Assignment => Lines containing the word "soap" are the ones to copy from the records below.

Object change descriptions =>
--------------------------------
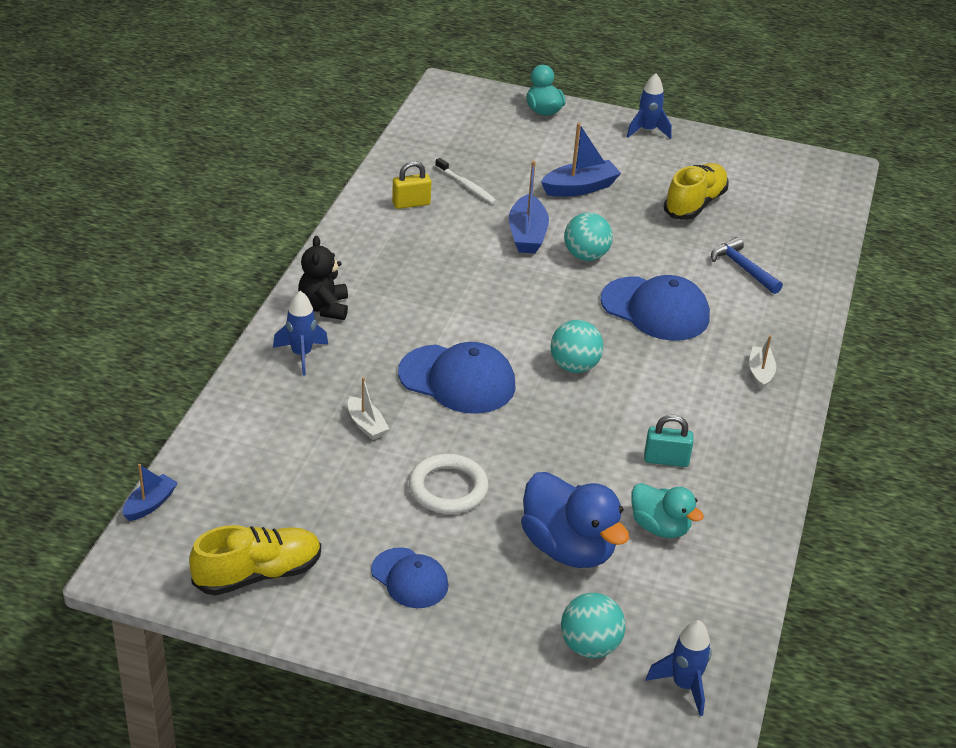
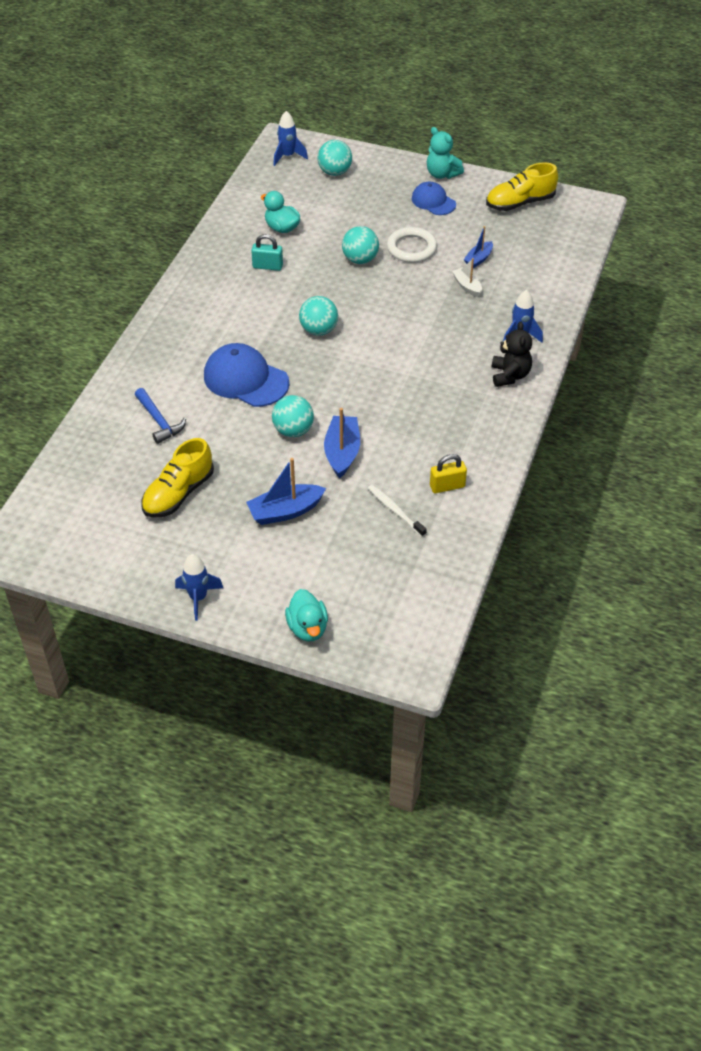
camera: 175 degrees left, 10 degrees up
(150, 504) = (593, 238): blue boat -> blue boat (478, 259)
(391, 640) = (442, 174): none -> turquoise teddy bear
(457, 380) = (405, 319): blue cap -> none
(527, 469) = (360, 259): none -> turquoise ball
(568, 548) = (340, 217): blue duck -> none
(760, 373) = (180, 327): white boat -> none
--------------------------------
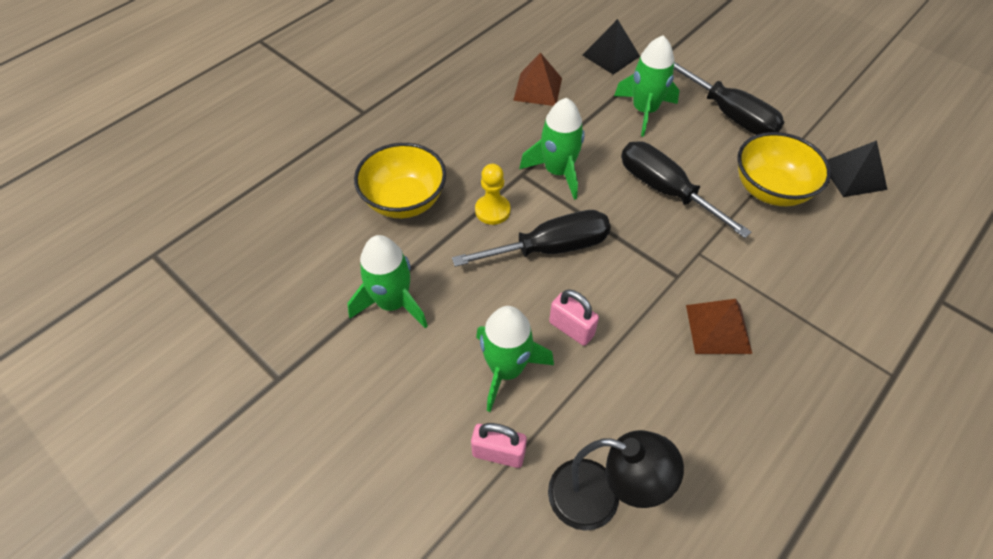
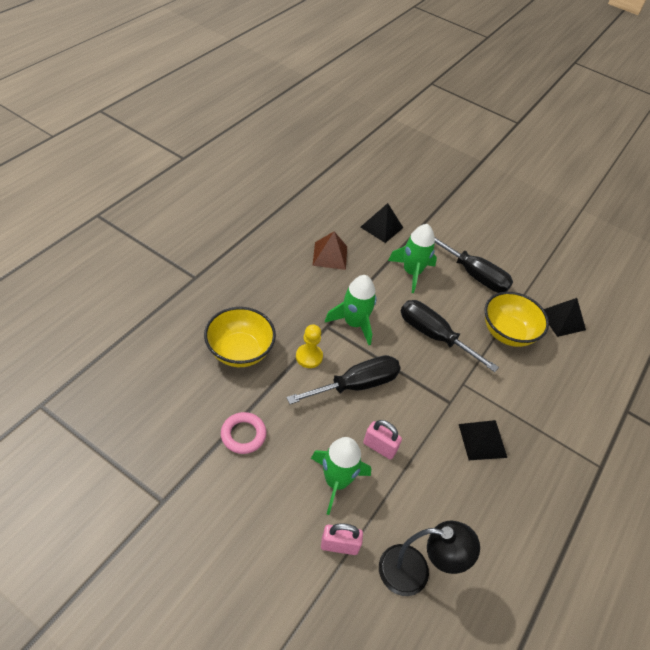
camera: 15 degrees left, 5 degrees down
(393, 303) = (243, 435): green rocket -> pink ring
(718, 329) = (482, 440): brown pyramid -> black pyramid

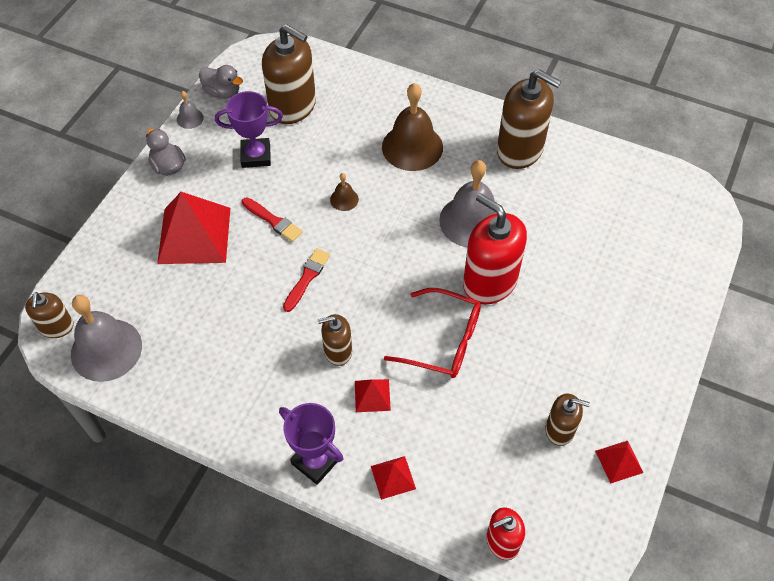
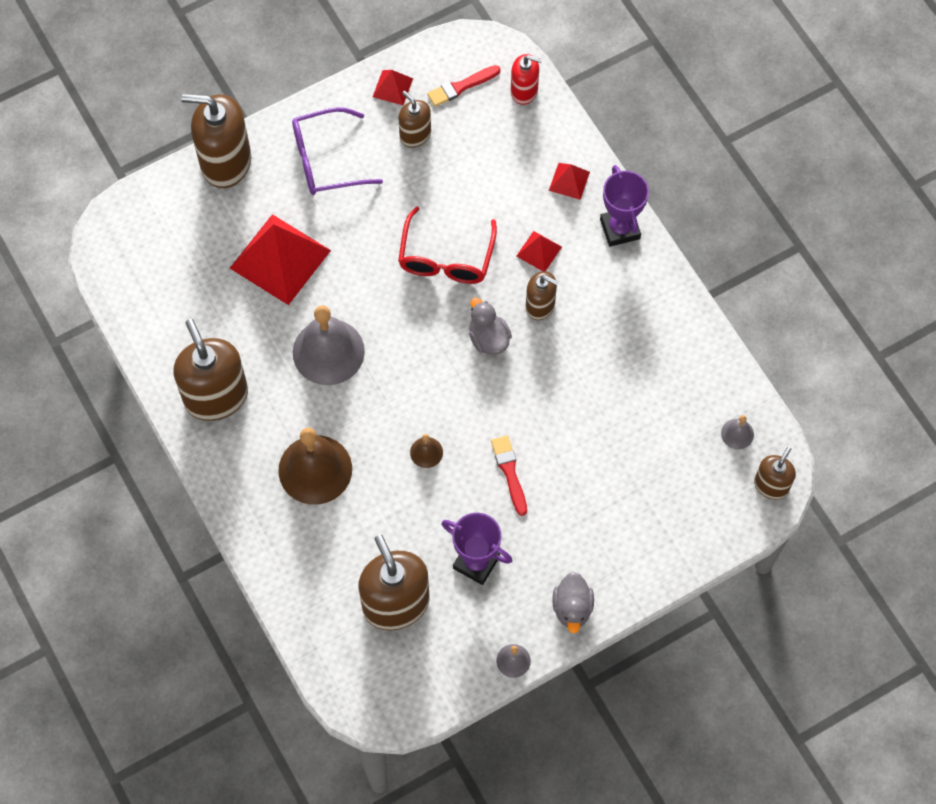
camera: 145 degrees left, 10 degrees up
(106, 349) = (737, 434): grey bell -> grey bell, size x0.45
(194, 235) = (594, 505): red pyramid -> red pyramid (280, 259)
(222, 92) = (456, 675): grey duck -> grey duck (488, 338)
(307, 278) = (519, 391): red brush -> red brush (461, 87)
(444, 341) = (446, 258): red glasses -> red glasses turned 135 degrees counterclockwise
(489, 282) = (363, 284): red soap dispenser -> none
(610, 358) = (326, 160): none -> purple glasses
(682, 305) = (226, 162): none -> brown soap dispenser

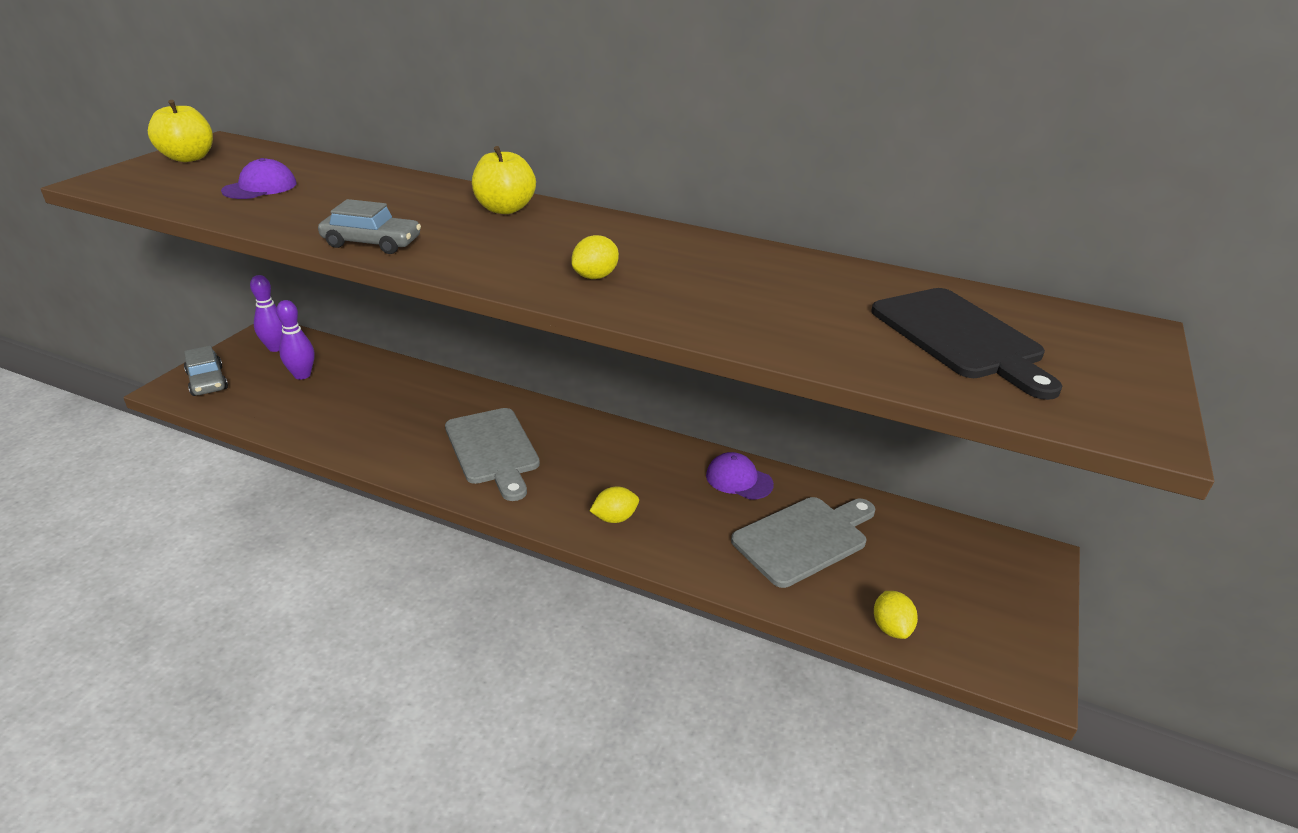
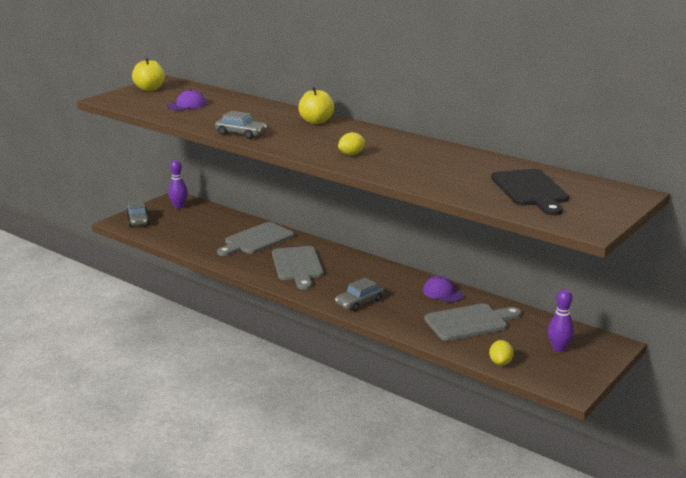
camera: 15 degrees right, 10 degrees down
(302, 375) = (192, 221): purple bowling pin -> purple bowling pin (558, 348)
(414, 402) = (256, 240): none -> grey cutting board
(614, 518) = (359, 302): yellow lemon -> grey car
--------------------------------
Answer space =>
(489, 282) = (363, 284): red soap dispenser -> none
(682, 305) = (226, 162): none -> brown soap dispenser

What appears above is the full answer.